**Scene images with change listings**:
§ §
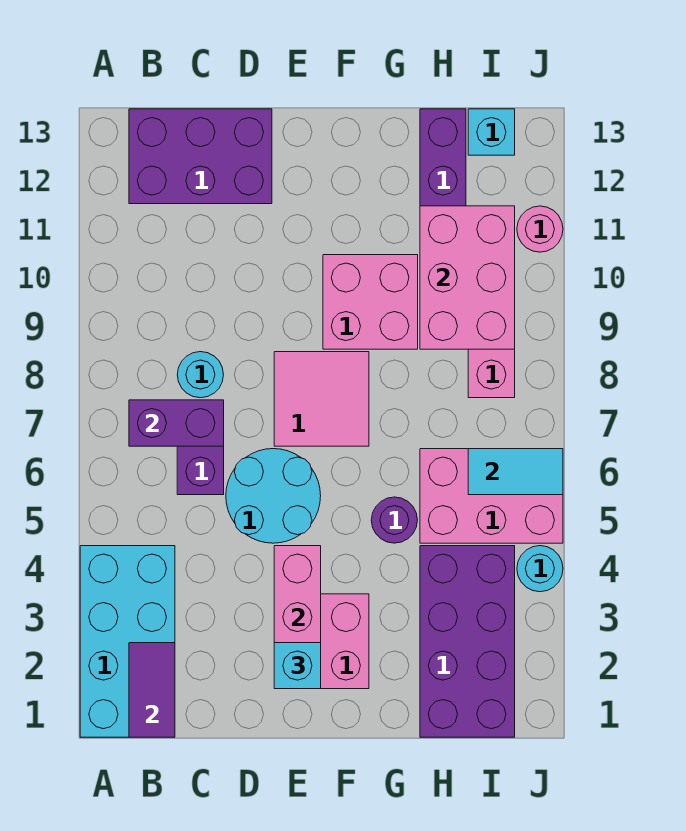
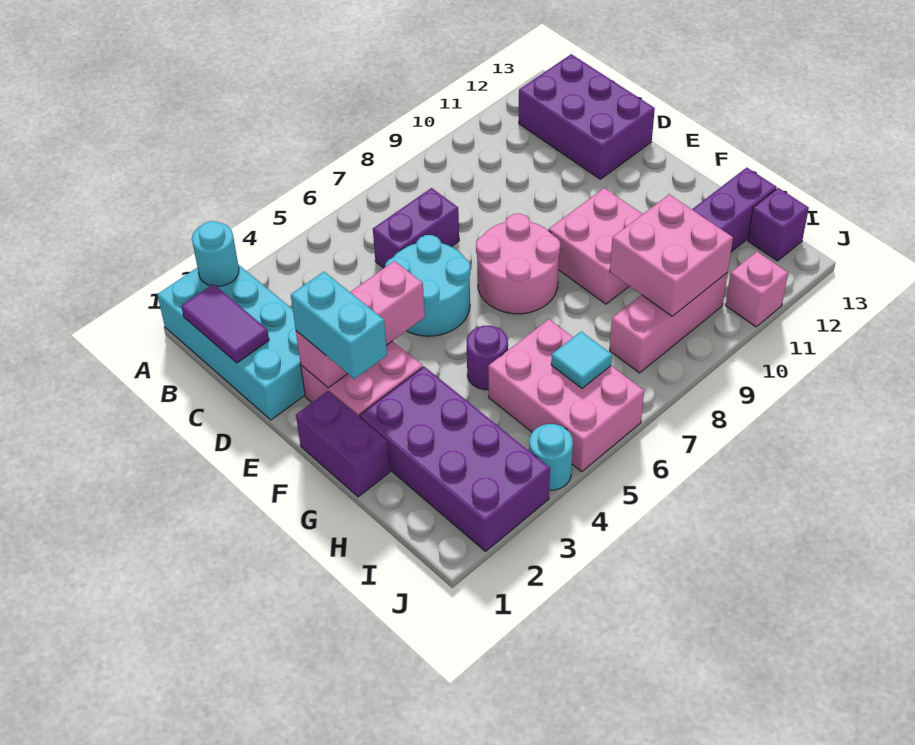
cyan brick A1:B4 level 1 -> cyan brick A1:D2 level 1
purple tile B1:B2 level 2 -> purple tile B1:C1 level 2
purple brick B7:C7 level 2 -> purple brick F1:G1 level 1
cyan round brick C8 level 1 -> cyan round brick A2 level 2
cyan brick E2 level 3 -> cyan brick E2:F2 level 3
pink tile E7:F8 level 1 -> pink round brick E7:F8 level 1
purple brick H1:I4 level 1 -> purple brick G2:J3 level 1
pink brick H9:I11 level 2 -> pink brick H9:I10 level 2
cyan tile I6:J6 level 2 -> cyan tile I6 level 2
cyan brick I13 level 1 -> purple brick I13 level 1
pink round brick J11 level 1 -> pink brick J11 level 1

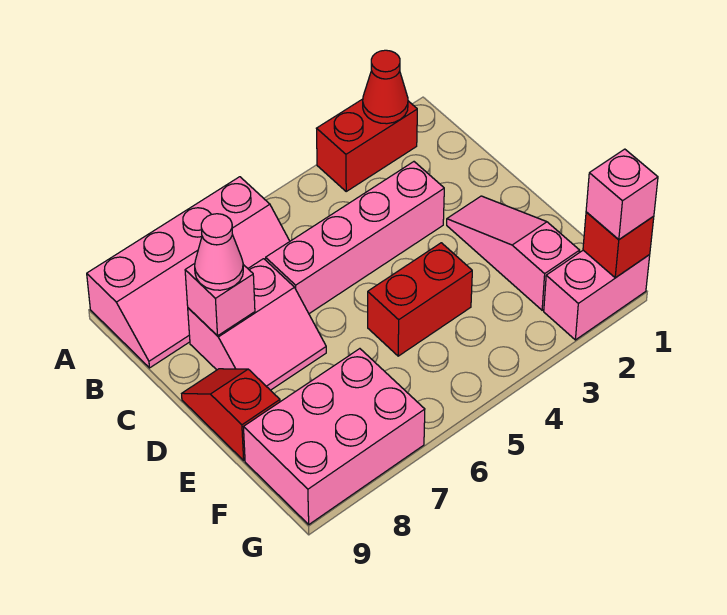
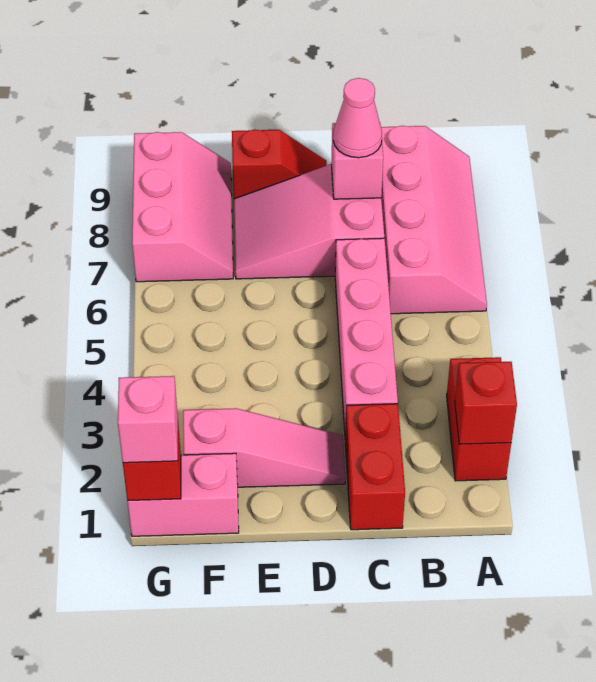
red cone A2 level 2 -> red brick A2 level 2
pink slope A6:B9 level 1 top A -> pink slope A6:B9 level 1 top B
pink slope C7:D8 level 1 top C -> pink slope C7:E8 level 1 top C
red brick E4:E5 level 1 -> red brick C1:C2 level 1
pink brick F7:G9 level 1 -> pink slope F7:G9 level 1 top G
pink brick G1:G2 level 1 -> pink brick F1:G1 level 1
§ §
**What to produce**: Scan the data above for the word "pink", then copy every line that holds it.

**Written reply**:
pink tile E7:F8 level 1 -> pink round brick E7:F8 level 1
pink brick H9:I11 level 2 -> pink brick H9:I10 level 2
pink round brick J11 level 1 -> pink brick J11 level 1
pink slope A6:B9 level 1 top A -> pink slope A6:B9 level 1 top B
pink slope C7:D8 level 1 top C -> pink slope C7:E8 level 1 top C
pink brick F7:G9 level 1 -> pink slope F7:G9 level 1 top G
pink brick G1:G2 level 1 -> pink brick F1:G1 level 1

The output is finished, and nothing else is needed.